[Items listed in a dataset]

= = =

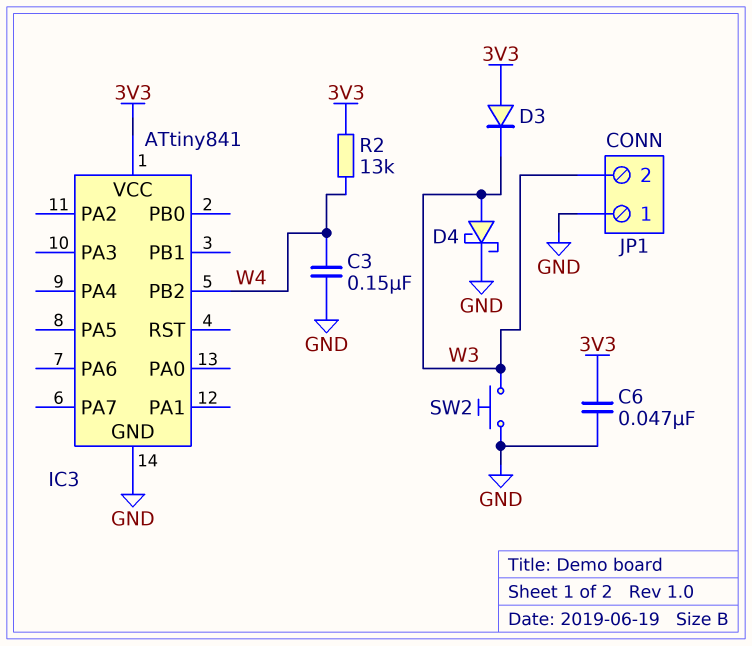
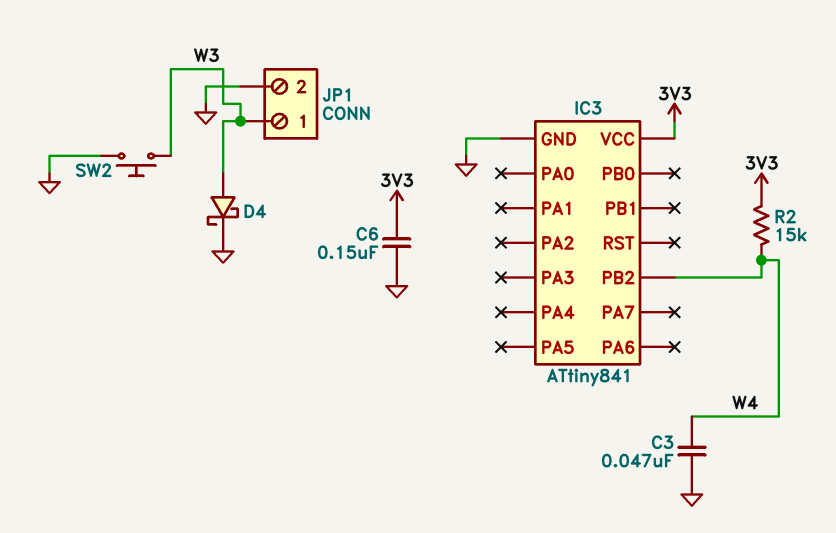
C3: 150nF (GND, W4) -> 47nF (GND, W4)
C6: 47nF (3V3, GND) -> 150nF (3V3, GND)
D3: diode (A 3V3, K W3) -> none
JP1 pin 1: GND -> W3
JP1 pin 2: W3 -> GND
R2: 13k (3V3, W4) -> 15k (3V3, W4)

= = =

Output the data above in full and exactly, with every image left out.

▸ **Completed exercise**:
C3: 150nF (GND, W4) -> 47nF (GND, W4)
C6: 47nF (3V3, GND) -> 150nF (3V3, GND)
D3: diode (A 3V3, K W3) -> none
JP1 pin 1: GND -> W3
JP1 pin 2: W3 -> GND
R2: 13k (3V3, W4) -> 15k (3V3, W4)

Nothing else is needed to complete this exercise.